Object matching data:
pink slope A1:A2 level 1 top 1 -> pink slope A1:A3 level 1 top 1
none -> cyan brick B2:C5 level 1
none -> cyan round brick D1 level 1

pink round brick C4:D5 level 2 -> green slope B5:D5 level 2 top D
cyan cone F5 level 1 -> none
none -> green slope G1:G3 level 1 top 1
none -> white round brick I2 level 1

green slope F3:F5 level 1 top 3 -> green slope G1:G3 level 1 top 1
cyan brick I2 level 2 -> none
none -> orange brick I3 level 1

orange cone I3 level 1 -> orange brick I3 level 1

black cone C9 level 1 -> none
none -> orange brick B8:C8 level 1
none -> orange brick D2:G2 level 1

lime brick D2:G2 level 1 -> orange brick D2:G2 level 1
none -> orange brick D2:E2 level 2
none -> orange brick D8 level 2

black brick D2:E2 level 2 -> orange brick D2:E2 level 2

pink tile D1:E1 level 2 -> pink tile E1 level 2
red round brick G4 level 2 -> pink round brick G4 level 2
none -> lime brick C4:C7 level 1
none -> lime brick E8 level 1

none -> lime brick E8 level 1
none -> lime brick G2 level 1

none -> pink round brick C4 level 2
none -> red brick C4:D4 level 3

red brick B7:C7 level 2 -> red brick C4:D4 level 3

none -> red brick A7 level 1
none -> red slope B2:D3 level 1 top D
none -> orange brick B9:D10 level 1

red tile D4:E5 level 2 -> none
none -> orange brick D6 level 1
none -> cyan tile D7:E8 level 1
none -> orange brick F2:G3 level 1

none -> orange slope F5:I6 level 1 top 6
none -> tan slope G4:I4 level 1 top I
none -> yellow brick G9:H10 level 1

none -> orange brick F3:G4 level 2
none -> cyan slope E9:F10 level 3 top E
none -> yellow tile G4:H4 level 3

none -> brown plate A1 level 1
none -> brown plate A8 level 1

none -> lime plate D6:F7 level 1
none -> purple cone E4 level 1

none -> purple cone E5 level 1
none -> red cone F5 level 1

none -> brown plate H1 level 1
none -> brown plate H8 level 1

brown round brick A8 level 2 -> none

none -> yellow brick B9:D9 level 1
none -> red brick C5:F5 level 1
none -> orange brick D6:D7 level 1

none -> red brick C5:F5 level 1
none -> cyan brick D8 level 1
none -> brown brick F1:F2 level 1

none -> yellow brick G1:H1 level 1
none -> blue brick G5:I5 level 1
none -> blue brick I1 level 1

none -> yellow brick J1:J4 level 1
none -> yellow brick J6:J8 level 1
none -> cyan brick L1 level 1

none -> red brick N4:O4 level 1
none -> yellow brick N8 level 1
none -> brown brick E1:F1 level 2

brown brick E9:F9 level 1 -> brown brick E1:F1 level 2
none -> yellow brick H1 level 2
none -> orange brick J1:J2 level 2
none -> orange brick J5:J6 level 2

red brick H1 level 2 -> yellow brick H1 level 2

**WORK REQUIRED:**
Would you please write the entries out again in full, exactly as given?

**EXERCISE RESULT:**
pink slope A1:A2 level 1 top 1 -> pink slope A1:A3 level 1 top 1
none -> cyan brick B2:C5 level 1
none -> cyan round brick D1 level 1

pink round brick C4:D5 level 2 -> green slope B5:D5 level 2 top D
cyan cone F5 level 1 -> none
none -> green slope G1:G3 level 1 top 1
none -> white round brick I2 level 1

green slope F3:F5 level 1 top 3 -> green slope G1:G3 level 1 top 1
cyan brick I2 level 2 -> none
none -> orange brick I3 level 1

orange cone I3 level 1 -> orange brick I3 level 1

black cone C9 level 1 -> none
none -> orange brick B8:C8 level 1
none -> orange brick D2:G2 level 1

lime brick D2:G2 level 1 -> orange brick D2:G2 level 1
none -> orange brick D2:E2 level 2
none -> orange brick D8 level 2

black brick D2:E2 level 2 -> orange brick D2:E2 level 2

pink tile D1:E1 level 2 -> pink tile E1 level 2
red round brick G4 level 2 -> pink round brick G4 level 2
none -> lime brick C4:C7 level 1
none -> lime brick E8 level 1

none -> lime brick E8 level 1
none -> lime brick G2 level 1

none -> pink round brick C4 level 2
none -> red brick C4:D4 level 3

red brick B7:C7 level 2 -> red brick C4:D4 level 3

none -> red brick A7 level 1
none -> red slope B2:D3 level 1 top D
none -> orange brick B9:D10 level 1

red tile D4:E5 level 2 -> none
none -> orange brick D6 level 1
none -> cyan tile D7:E8 level 1
none -> orange brick F2:G3 level 1

none -> orange slope F5:I6 level 1 top 6
none -> tan slope G4:I4 level 1 top I
none -> yellow brick G9:H10 level 1

none -> orange brick F3:G4 level 2
none -> cyan slope E9:F10 level 3 top E
none -> yellow tile G4:H4 level 3

none -> brown plate A1 level 1
none -> brown plate A8 level 1

none -> lime plate D6:F7 level 1
none -> purple cone E4 level 1

none -> purple cone E5 level 1
none -> red cone F5 level 1

none -> brown plate H1 level 1
none -> brown plate H8 level 1

brown round brick A8 level 2 -> none

none -> yellow brick B9:D9 level 1
none -> red brick C5:F5 level 1
none -> orange brick D6:D7 level 1

none -> red brick C5:F5 level 1
none -> cyan brick D8 level 1
none -> brown brick F1:F2 level 1

none -> yellow brick G1:H1 level 1
none -> blue brick G5:I5 level 1
none -> blue brick I1 level 1

none -> yellow brick J1:J4 level 1
none -> yellow brick J6:J8 level 1
none -> cyan brick L1 level 1

none -> red brick N4:O4 level 1
none -> yellow brick N8 level 1
none -> brown brick E1:F1 level 2

brown brick E9:F9 level 1 -> brown brick E1:F1 level 2
none -> yellow brick H1 level 2
none -> orange brick J1:J2 level 2
none -> orange brick J5:J6 level 2

red brick H1 level 2 -> yellow brick H1 level 2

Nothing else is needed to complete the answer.